_About this task_
Reproduce each record exactly, but exclude every picture.

(Dataset extract begins)

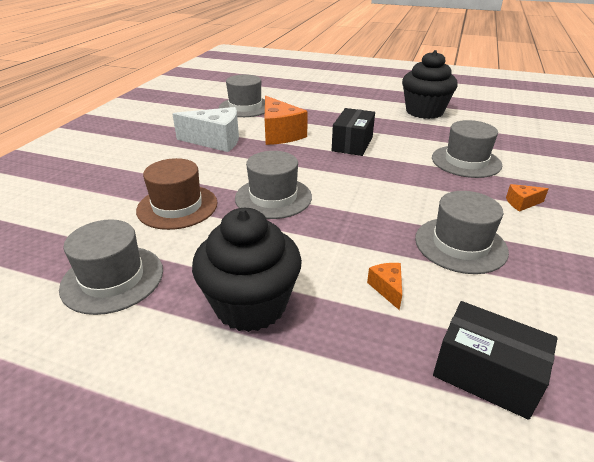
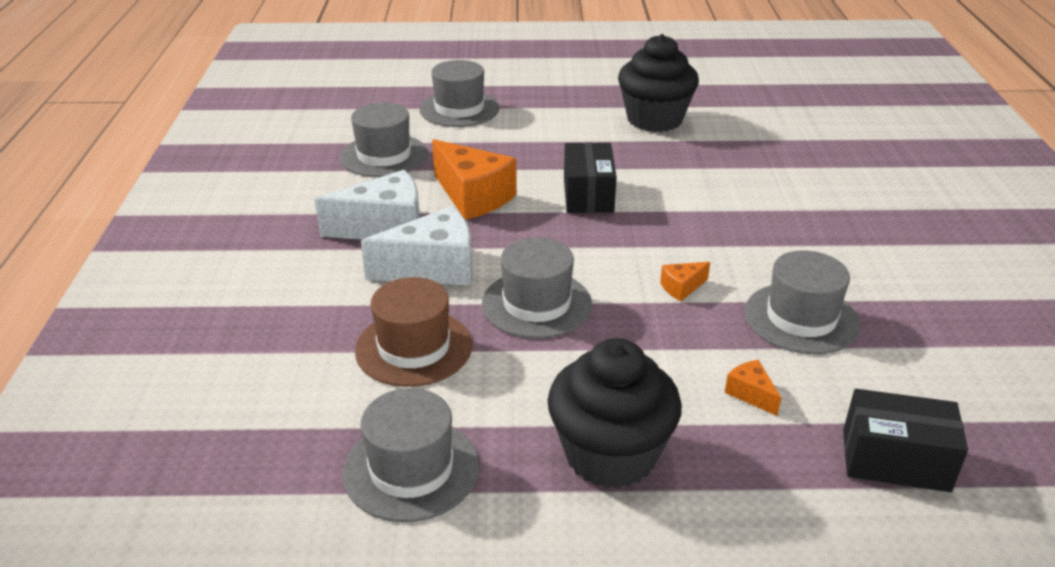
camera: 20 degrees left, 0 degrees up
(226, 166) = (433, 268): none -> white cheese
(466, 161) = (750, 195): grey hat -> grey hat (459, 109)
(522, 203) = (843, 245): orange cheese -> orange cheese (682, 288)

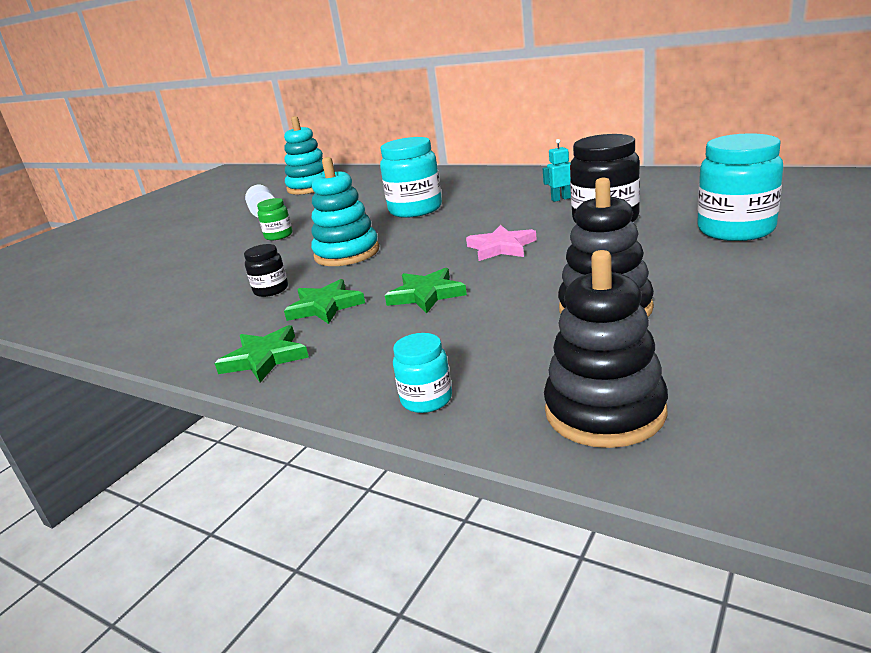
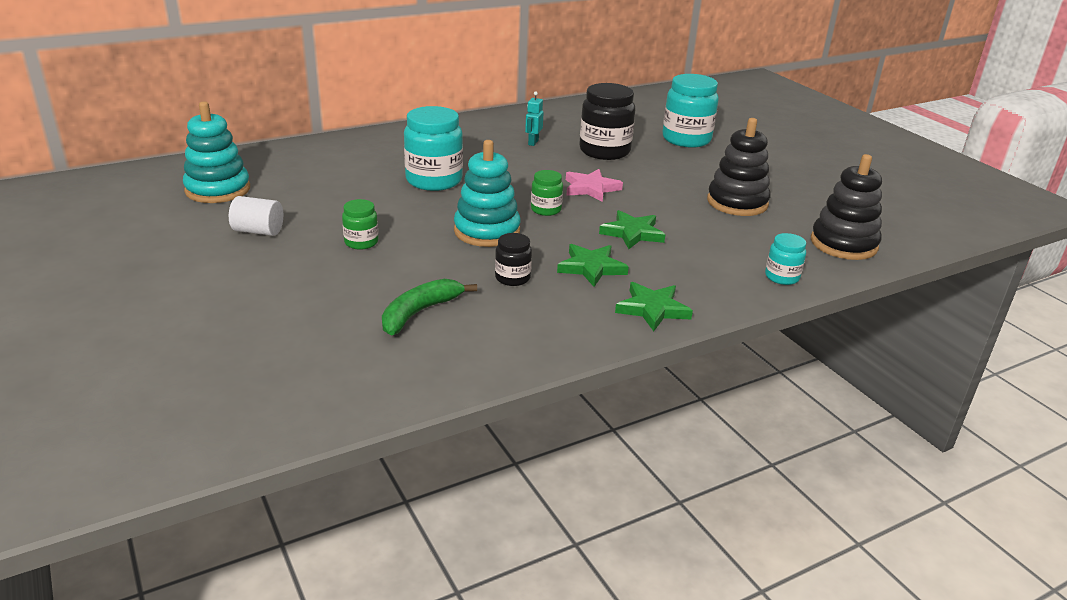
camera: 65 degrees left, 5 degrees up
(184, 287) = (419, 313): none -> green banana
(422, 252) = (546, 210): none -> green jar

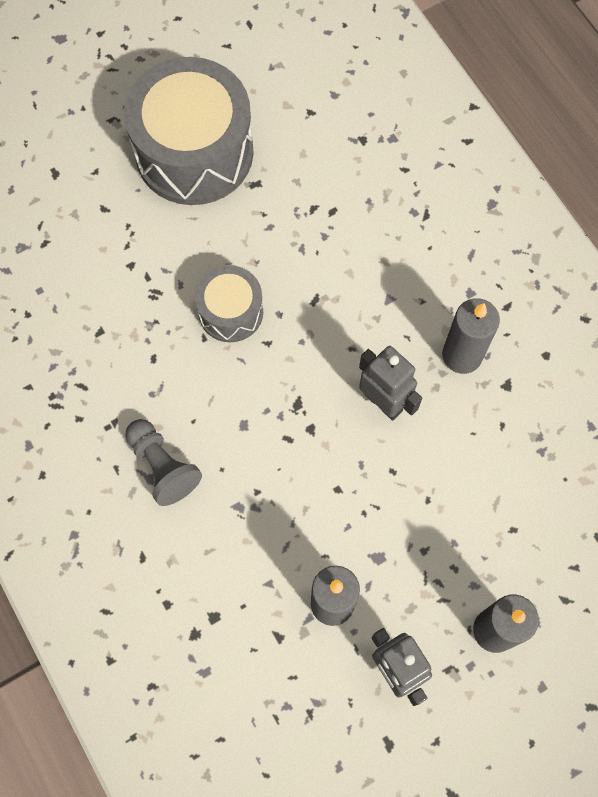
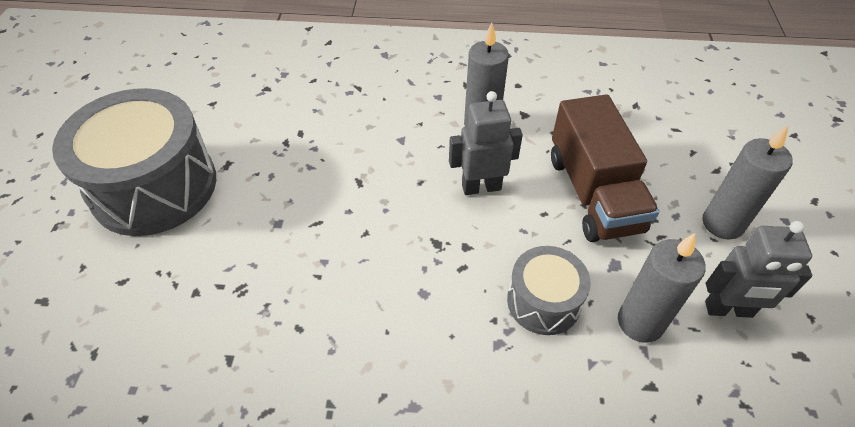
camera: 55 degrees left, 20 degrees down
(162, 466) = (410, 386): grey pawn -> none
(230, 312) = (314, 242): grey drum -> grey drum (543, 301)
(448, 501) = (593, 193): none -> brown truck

(Dataset extract ends)

_Response to the exercise_
camera: 20 degrees left, 0 degrees up
(226, 166) = (433, 268): none -> white cheese
(466, 161) = (750, 195): grey hat -> grey hat (459, 109)
(522, 203) = (843, 245): orange cheese -> orange cheese (682, 288)

camera: 65 degrees left, 5 degrees up
(184, 287) = (419, 313): none -> green banana
(422, 252) = (546, 210): none -> green jar

camera: 55 degrees left, 20 degrees down
(162, 466) = (410, 386): grey pawn -> none
(230, 312) = (314, 242): grey drum -> grey drum (543, 301)
(448, 501) = (593, 193): none -> brown truck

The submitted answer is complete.